About this task -
All of the data is to be set down again without any alteration.

(Coordinate-based change listings)
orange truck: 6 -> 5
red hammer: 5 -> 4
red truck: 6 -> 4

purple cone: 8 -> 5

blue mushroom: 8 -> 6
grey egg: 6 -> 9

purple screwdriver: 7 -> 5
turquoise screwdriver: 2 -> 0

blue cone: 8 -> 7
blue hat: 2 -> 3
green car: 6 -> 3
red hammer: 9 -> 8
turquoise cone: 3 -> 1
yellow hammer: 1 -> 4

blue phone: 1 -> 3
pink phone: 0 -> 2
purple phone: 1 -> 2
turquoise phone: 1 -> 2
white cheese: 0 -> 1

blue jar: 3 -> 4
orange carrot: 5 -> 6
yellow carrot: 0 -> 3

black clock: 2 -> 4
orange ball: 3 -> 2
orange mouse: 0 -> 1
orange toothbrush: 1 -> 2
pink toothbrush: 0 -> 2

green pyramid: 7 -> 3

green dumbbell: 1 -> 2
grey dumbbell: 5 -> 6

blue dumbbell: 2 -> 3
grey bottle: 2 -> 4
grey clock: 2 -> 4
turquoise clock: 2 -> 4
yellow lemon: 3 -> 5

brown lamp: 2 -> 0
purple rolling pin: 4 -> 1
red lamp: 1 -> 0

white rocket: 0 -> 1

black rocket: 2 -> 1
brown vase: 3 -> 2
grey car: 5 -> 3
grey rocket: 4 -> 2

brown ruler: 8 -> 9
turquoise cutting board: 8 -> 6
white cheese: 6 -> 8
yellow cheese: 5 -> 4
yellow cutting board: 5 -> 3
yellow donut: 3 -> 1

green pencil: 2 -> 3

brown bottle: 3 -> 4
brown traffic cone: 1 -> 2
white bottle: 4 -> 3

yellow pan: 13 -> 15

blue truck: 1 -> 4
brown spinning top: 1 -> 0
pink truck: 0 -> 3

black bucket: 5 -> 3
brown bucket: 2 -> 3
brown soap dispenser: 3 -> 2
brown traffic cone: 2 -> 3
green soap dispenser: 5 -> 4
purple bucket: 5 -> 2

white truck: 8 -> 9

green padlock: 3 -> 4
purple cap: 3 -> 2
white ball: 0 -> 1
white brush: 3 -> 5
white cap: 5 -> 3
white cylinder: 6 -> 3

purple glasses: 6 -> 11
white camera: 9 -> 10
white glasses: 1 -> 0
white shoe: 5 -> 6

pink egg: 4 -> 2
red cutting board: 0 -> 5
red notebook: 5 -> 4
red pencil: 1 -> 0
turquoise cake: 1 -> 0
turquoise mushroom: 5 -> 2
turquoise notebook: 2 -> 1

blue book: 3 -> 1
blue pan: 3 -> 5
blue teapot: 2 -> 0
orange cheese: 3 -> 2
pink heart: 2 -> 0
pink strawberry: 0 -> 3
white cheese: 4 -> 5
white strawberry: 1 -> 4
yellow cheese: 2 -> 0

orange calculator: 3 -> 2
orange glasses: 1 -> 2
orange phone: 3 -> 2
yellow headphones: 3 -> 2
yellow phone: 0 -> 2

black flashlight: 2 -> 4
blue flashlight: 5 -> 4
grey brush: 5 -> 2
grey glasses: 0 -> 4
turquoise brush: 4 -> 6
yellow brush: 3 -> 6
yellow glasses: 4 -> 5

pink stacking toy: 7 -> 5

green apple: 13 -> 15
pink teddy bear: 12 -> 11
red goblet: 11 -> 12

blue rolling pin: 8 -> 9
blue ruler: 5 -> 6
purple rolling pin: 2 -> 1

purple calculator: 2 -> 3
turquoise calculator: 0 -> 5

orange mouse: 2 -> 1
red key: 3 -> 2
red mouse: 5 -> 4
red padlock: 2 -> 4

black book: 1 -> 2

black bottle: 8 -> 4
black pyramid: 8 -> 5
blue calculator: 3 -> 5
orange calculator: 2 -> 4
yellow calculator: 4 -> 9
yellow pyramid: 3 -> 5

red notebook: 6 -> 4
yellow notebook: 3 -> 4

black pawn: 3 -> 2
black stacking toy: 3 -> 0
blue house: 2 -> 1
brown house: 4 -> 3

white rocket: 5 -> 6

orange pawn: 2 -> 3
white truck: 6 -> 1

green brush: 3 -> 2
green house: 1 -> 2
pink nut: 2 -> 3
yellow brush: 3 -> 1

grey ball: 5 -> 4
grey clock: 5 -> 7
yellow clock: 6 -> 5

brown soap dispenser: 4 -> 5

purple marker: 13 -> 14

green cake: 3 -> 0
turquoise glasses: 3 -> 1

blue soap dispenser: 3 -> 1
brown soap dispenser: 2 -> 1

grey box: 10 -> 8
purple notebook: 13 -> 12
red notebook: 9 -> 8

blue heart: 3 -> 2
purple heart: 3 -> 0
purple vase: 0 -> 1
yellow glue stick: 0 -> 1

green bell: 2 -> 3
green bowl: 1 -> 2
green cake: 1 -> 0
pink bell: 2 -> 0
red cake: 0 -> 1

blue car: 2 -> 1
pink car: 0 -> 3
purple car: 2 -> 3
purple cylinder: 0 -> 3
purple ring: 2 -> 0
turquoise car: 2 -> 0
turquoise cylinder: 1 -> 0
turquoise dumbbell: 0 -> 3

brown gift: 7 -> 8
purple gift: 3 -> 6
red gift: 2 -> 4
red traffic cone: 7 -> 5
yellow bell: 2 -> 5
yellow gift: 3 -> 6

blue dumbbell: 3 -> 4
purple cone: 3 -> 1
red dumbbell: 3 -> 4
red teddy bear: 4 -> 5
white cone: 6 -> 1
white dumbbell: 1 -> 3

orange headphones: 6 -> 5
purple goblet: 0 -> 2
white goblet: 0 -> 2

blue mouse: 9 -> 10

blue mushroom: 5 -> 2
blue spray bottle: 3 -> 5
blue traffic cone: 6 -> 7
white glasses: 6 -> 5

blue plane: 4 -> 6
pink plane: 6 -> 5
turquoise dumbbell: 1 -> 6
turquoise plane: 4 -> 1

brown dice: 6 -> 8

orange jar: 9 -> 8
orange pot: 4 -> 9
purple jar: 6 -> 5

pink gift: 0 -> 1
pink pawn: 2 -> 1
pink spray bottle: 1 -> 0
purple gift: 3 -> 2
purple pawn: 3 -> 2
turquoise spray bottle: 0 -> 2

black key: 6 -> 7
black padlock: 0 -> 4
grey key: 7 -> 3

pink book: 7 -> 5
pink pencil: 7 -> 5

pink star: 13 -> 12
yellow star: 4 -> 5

Solved exercise -
orange truck: 6 -> 5
red hammer: 5 -> 4
red truck: 6 -> 4

purple cone: 8 -> 5

blue mushroom: 8 -> 6
grey egg: 6 -> 9

purple screwdriver: 7 -> 5
turquoise screwdriver: 2 -> 0

blue cone: 8 -> 7
blue hat: 2 -> 3
green car: 6 -> 3
red hammer: 9 -> 8
turquoise cone: 3 -> 1
yellow hammer: 1 -> 4

blue phone: 1 -> 3
pink phone: 0 -> 2
purple phone: 1 -> 2
turquoise phone: 1 -> 2
white cheese: 0 -> 1

blue jar: 3 -> 4
orange carrot: 5 -> 6
yellow carrot: 0 -> 3

black clock: 2 -> 4
orange ball: 3 -> 2
orange mouse: 0 -> 1
orange toothbrush: 1 -> 2
pink toothbrush: 0 -> 2

green pyramid: 7 -> 3

green dumbbell: 1 -> 2
grey dumbbell: 5 -> 6

blue dumbbell: 2 -> 3
grey bottle: 2 -> 4
grey clock: 2 -> 4
turquoise clock: 2 -> 4
yellow lemon: 3 -> 5

brown lamp: 2 -> 0
purple rolling pin: 4 -> 1
red lamp: 1 -> 0

white rocket: 0 -> 1

black rocket: 2 -> 1
brown vase: 3 -> 2
grey car: 5 -> 3
grey rocket: 4 -> 2

brown ruler: 8 -> 9
turquoise cutting board: 8 -> 6
white cheese: 6 -> 8
yellow cheese: 5 -> 4
yellow cutting board: 5 -> 3
yellow donut: 3 -> 1

green pencil: 2 -> 3

brown bottle: 3 -> 4
brown traffic cone: 1 -> 2
white bottle: 4 -> 3

yellow pan: 13 -> 15

blue truck: 1 -> 4
brown spinning top: 1 -> 0
pink truck: 0 -> 3

black bucket: 5 -> 3
brown bucket: 2 -> 3
brown soap dispenser: 3 -> 2
brown traffic cone: 2 -> 3
green soap dispenser: 5 -> 4
purple bucket: 5 -> 2

white truck: 8 -> 9

green padlock: 3 -> 4
purple cap: 3 -> 2
white ball: 0 -> 1
white brush: 3 -> 5
white cap: 5 -> 3
white cylinder: 6 -> 3

purple glasses: 6 -> 11
white camera: 9 -> 10
white glasses: 1 -> 0
white shoe: 5 -> 6

pink egg: 4 -> 2
red cutting board: 0 -> 5
red notebook: 5 -> 4
red pencil: 1 -> 0
turquoise cake: 1 -> 0
turquoise mushroom: 5 -> 2
turquoise notebook: 2 -> 1

blue book: 3 -> 1
blue pan: 3 -> 5
blue teapot: 2 -> 0
orange cheese: 3 -> 2
pink heart: 2 -> 0
pink strawberry: 0 -> 3
white cheese: 4 -> 5
white strawberry: 1 -> 4
yellow cheese: 2 -> 0

orange calculator: 3 -> 2
orange glasses: 1 -> 2
orange phone: 3 -> 2
yellow headphones: 3 -> 2
yellow phone: 0 -> 2

black flashlight: 2 -> 4
blue flashlight: 5 -> 4
grey brush: 5 -> 2
grey glasses: 0 -> 4
turquoise brush: 4 -> 6
yellow brush: 3 -> 6
yellow glasses: 4 -> 5

pink stacking toy: 7 -> 5

green apple: 13 -> 15
pink teddy bear: 12 -> 11
red goblet: 11 -> 12

blue rolling pin: 8 -> 9
blue ruler: 5 -> 6
purple rolling pin: 2 -> 1

purple calculator: 2 -> 3
turquoise calculator: 0 -> 5

orange mouse: 2 -> 1
red key: 3 -> 2
red mouse: 5 -> 4
red padlock: 2 -> 4

black book: 1 -> 2

black bottle: 8 -> 4
black pyramid: 8 -> 5
blue calculator: 3 -> 5
orange calculator: 2 -> 4
yellow calculator: 4 -> 9
yellow pyramid: 3 -> 5

red notebook: 6 -> 4
yellow notebook: 3 -> 4

black pawn: 3 -> 2
black stacking toy: 3 -> 0
blue house: 2 -> 1
brown house: 4 -> 3

white rocket: 5 -> 6

orange pawn: 2 -> 3
white truck: 6 -> 1

green brush: 3 -> 2
green house: 1 -> 2
pink nut: 2 -> 3
yellow brush: 3 -> 1

grey ball: 5 -> 4
grey clock: 5 -> 7
yellow clock: 6 -> 5

brown soap dispenser: 4 -> 5

purple marker: 13 -> 14

green cake: 3 -> 0
turquoise glasses: 3 -> 1

blue soap dispenser: 3 -> 1
brown soap dispenser: 2 -> 1

grey box: 10 -> 8
purple notebook: 13 -> 12
red notebook: 9 -> 8

blue heart: 3 -> 2
purple heart: 3 -> 0
purple vase: 0 -> 1
yellow glue stick: 0 -> 1

green bell: 2 -> 3
green bowl: 1 -> 2
green cake: 1 -> 0
pink bell: 2 -> 0
red cake: 0 -> 1

blue car: 2 -> 1
pink car: 0 -> 3
purple car: 2 -> 3
purple cylinder: 0 -> 3
purple ring: 2 -> 0
turquoise car: 2 -> 0
turquoise cylinder: 1 -> 0
turquoise dumbbell: 0 -> 3

brown gift: 7 -> 8
purple gift: 3 -> 6
red gift: 2 -> 4
red traffic cone: 7 -> 5
yellow bell: 2 -> 5
yellow gift: 3 -> 6

blue dumbbell: 3 -> 4
purple cone: 3 -> 1
red dumbbell: 3 -> 4
red teddy bear: 4 -> 5
white cone: 6 -> 1
white dumbbell: 1 -> 3

orange headphones: 6 -> 5
purple goblet: 0 -> 2
white goblet: 0 -> 2

blue mouse: 9 -> 10

blue mushroom: 5 -> 2
blue spray bottle: 3 -> 5
blue traffic cone: 6 -> 7
white glasses: 6 -> 5

blue plane: 4 -> 6
pink plane: 6 -> 5
turquoise dumbbell: 1 -> 6
turquoise plane: 4 -> 1

brown dice: 6 -> 8

orange jar: 9 -> 8
orange pot: 4 -> 9
purple jar: 6 -> 5

pink gift: 0 -> 1
pink pawn: 2 -> 1
pink spray bottle: 1 -> 0
purple gift: 3 -> 2
purple pawn: 3 -> 2
turquoise spray bottle: 0 -> 2

black key: 6 -> 7
black padlock: 0 -> 4
grey key: 7 -> 3

pink book: 7 -> 5
pink pencil: 7 -> 5

pink star: 13 -> 12
yellow star: 4 -> 5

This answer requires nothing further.